AIM OF THE EXERCISE
Here is a listing. Set it down again exactly.

——————————

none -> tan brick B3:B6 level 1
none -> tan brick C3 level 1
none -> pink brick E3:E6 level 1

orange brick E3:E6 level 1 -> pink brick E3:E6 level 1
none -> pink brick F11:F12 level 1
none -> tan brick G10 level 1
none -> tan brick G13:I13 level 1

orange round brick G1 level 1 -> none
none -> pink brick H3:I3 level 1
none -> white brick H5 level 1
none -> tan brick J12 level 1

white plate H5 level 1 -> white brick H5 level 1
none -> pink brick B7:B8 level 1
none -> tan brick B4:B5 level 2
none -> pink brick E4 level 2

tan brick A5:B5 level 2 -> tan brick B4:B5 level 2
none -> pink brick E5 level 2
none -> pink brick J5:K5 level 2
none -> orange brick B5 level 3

——————————

OUTPUT OF THE TASK
none -> tan brick B3:B6 level 1
none -> tan brick C3 level 1
none -> pink brick E3:E6 level 1

orange brick E3:E6 level 1 -> pink brick E3:E6 level 1
none -> pink brick F11:F12 level 1
none -> tan brick G10 level 1
none -> tan brick G13:I13 level 1

orange round brick G1 level 1 -> none
none -> pink brick H3:I3 level 1
none -> white brick H5 level 1
none -> tan brick J12 level 1

white plate H5 level 1 -> white brick H5 level 1
none -> pink brick B7:B8 level 1
none -> tan brick B4:B5 level 2
none -> pink brick E4 level 2

tan brick A5:B5 level 2 -> tan brick B4:B5 level 2
none -> pink brick E5 level 2
none -> pink brick J5:K5 level 2
none -> orange brick B5 level 3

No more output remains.